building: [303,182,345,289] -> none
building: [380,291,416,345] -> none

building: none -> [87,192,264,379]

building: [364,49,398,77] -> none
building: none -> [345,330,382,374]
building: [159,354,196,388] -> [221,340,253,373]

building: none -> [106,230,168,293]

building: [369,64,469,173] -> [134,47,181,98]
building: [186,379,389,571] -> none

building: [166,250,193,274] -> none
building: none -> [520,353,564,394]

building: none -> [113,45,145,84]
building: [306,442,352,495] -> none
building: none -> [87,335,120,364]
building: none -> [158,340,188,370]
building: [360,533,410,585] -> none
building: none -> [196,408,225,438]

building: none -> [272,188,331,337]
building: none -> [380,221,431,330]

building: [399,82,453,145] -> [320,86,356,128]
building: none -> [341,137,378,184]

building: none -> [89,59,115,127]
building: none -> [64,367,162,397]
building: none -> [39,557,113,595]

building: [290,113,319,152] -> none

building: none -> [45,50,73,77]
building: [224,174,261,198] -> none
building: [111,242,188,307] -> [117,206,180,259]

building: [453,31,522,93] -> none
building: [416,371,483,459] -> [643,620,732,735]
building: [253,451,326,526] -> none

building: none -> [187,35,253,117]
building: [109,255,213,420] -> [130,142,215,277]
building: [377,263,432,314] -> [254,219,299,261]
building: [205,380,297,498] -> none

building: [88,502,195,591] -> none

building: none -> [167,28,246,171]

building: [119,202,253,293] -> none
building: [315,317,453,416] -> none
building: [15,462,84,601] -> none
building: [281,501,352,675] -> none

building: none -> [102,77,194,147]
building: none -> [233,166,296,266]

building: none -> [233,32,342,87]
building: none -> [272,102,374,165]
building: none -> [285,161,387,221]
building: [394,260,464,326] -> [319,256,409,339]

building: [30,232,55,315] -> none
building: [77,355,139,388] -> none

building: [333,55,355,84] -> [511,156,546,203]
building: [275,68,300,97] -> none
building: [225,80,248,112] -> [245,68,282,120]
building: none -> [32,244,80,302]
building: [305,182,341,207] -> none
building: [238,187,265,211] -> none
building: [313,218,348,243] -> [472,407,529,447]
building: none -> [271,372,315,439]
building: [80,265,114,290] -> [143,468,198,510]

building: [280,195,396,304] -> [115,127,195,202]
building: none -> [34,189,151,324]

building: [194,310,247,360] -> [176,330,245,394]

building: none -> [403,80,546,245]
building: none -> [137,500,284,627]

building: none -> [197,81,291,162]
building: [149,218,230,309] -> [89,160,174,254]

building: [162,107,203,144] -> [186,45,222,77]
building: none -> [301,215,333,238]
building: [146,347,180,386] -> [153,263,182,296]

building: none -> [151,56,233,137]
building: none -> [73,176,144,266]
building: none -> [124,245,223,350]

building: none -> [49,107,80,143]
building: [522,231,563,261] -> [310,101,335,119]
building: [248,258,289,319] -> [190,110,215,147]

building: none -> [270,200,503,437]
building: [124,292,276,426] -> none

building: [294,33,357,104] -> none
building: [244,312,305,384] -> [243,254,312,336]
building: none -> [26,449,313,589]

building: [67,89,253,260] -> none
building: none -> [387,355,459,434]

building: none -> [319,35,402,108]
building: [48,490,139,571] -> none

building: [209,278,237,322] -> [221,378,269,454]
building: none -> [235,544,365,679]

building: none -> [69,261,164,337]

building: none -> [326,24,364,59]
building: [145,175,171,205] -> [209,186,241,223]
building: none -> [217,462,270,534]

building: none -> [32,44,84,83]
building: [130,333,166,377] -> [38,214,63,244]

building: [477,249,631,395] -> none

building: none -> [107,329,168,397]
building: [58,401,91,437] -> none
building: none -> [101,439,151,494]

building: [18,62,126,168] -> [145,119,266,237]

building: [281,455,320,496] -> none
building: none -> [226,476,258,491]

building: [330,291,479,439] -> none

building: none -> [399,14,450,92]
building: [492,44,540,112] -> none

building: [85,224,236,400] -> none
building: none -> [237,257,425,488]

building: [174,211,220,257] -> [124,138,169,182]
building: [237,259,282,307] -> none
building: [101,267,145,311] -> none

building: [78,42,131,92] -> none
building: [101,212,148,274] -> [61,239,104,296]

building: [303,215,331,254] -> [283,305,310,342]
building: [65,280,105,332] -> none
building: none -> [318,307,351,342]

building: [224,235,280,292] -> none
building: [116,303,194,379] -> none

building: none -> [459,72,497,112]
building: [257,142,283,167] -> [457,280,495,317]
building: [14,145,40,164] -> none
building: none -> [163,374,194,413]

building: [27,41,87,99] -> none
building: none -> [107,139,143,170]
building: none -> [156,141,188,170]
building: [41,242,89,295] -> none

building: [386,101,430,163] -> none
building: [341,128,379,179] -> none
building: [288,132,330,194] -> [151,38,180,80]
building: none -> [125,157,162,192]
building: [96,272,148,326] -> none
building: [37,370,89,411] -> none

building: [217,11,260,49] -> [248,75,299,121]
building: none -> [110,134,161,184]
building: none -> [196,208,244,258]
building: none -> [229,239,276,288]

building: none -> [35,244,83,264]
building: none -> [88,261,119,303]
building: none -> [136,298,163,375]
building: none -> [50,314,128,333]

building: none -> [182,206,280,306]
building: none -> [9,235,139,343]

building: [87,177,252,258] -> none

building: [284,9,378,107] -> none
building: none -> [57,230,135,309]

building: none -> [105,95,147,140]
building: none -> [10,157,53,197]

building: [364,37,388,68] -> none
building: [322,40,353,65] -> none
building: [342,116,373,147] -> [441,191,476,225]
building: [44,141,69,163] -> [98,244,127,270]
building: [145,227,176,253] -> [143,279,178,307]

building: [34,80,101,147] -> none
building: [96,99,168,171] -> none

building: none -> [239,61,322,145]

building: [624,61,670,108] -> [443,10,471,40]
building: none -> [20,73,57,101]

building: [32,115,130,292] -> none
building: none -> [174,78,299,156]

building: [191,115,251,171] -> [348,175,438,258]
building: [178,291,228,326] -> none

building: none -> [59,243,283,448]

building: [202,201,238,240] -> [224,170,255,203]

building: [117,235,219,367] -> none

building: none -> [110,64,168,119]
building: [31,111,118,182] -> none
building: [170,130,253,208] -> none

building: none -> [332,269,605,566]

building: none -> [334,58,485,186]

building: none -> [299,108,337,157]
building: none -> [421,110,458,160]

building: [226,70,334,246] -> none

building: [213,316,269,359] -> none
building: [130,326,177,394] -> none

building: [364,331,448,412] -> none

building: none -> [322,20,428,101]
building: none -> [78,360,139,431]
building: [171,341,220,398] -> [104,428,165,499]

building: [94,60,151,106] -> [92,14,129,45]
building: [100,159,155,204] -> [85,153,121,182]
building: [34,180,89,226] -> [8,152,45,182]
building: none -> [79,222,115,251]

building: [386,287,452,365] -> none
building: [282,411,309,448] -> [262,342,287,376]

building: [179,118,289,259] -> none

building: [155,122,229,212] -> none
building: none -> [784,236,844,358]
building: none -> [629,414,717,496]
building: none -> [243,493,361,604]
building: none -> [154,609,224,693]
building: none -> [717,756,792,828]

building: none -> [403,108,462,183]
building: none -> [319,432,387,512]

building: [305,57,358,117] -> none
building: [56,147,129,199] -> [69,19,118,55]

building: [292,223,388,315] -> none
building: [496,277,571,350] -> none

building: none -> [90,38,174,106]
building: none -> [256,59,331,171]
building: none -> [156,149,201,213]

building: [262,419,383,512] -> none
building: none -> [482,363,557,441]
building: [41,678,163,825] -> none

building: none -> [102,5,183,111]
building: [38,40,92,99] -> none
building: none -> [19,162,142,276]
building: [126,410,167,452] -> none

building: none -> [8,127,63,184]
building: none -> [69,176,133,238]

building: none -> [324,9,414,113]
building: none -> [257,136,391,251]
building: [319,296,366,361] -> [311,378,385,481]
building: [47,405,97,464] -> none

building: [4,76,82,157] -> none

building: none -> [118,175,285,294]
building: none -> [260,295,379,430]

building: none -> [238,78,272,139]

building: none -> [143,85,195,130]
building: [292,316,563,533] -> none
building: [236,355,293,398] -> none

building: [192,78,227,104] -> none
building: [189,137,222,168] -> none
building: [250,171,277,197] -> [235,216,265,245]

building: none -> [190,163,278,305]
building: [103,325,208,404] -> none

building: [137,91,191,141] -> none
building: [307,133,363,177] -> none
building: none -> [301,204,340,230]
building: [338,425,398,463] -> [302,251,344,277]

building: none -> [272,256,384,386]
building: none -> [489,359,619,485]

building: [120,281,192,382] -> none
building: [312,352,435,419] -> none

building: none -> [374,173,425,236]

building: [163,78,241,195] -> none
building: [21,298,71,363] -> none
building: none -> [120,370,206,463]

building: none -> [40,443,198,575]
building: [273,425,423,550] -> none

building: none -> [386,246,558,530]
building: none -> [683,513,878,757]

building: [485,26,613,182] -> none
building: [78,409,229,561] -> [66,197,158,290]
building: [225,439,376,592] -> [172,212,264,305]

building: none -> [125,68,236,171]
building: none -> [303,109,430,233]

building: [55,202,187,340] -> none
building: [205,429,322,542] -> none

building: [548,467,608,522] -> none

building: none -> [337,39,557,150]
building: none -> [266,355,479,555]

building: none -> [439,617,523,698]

┄┄┄┄┄┄

* _EXERCISE REQUIREMENTS_
The lines from the first of the entries through the line holding "building: [166,250,193,274] -> none" are to be restated word for word, and no others.

* _RESULT OF THE EXERCISE_
building: [303,182,345,289] -> none
building: [380,291,416,345] -> none

building: none -> [87,192,264,379]

building: [364,49,398,77] -> none
building: none -> [345,330,382,374]
building: [159,354,196,388] -> [221,340,253,373]

building: none -> [106,230,168,293]

building: [369,64,469,173] -> [134,47,181,98]
building: [186,379,389,571] -> none

building: [166,250,193,274] -> none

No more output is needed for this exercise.